Scene edit records:
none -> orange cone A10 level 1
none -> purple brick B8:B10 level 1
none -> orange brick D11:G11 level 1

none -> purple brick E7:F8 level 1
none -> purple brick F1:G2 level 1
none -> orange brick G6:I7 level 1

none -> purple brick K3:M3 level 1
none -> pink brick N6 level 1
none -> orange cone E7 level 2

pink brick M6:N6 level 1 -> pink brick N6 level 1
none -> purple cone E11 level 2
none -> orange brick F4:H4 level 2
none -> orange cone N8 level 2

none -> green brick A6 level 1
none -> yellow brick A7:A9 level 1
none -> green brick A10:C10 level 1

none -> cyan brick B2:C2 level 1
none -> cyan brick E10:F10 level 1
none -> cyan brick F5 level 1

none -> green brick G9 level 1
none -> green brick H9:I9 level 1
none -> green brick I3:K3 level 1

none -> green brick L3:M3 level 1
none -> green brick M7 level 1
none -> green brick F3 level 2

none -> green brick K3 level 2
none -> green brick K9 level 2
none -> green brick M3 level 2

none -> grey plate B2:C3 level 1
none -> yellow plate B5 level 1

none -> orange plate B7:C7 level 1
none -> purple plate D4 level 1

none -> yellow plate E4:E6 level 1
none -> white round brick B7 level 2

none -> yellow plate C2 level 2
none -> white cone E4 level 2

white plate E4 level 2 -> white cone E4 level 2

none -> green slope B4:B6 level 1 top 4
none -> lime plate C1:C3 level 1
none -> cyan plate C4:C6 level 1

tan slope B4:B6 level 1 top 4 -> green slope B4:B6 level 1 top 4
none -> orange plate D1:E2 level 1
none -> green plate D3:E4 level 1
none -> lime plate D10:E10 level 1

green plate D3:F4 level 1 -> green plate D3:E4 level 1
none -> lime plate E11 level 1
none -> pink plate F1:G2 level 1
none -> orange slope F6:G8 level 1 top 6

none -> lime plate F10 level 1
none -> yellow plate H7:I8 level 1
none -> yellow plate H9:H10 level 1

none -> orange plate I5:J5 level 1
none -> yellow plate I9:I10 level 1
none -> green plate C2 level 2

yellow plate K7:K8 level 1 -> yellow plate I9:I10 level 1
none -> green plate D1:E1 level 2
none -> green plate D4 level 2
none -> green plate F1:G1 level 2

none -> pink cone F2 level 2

WORK REQUEST: The records above should be repeated in full, exactly as given.

RESPONSE AREA:
none -> orange cone A10 level 1
none -> purple brick B8:B10 level 1
none -> orange brick D11:G11 level 1

none -> purple brick E7:F8 level 1
none -> purple brick F1:G2 level 1
none -> orange brick G6:I7 level 1

none -> purple brick K3:M3 level 1
none -> pink brick N6 level 1
none -> orange cone E7 level 2

pink brick M6:N6 level 1 -> pink brick N6 level 1
none -> purple cone E11 level 2
none -> orange brick F4:H4 level 2
none -> orange cone N8 level 2

none -> green brick A6 level 1
none -> yellow brick A7:A9 level 1
none -> green brick A10:C10 level 1

none -> cyan brick B2:C2 level 1
none -> cyan brick E10:F10 level 1
none -> cyan brick F5 level 1

none -> green brick G9 level 1
none -> green brick H9:I9 level 1
none -> green brick I3:K3 level 1

none -> green brick L3:M3 level 1
none -> green brick M7 level 1
none -> green brick F3 level 2

none -> green brick K3 level 2
none -> green brick K9 level 2
none -> green brick M3 level 2

none -> grey plate B2:C3 level 1
none -> yellow plate B5 level 1

none -> orange plate B7:C7 level 1
none -> purple plate D4 level 1

none -> yellow plate E4:E6 level 1
none -> white round brick B7 level 2

none -> yellow plate C2 level 2
none -> white cone E4 level 2

white plate E4 level 2 -> white cone E4 level 2

none -> green slope B4:B6 level 1 top 4
none -> lime plate C1:C3 level 1
none -> cyan plate C4:C6 level 1

tan slope B4:B6 level 1 top 4 -> green slope B4:B6 level 1 top 4
none -> orange plate D1:E2 level 1
none -> green plate D3:E4 level 1
none -> lime plate D10:E10 level 1

green plate D3:F4 level 1 -> green plate D3:E4 level 1
none -> lime plate E11 level 1
none -> pink plate F1:G2 level 1
none -> orange slope F6:G8 level 1 top 6

none -> lime plate F10 level 1
none -> yellow plate H7:I8 level 1
none -> yellow plate H9:H10 level 1

none -> orange plate I5:J5 level 1
none -> yellow plate I9:I10 level 1
none -> green plate C2 level 2

yellow plate K7:K8 level 1 -> yellow plate I9:I10 level 1
none -> green plate D1:E1 level 2
none -> green plate D4 level 2
none -> green plate F1:G1 level 2

none -> pink cone F2 level 2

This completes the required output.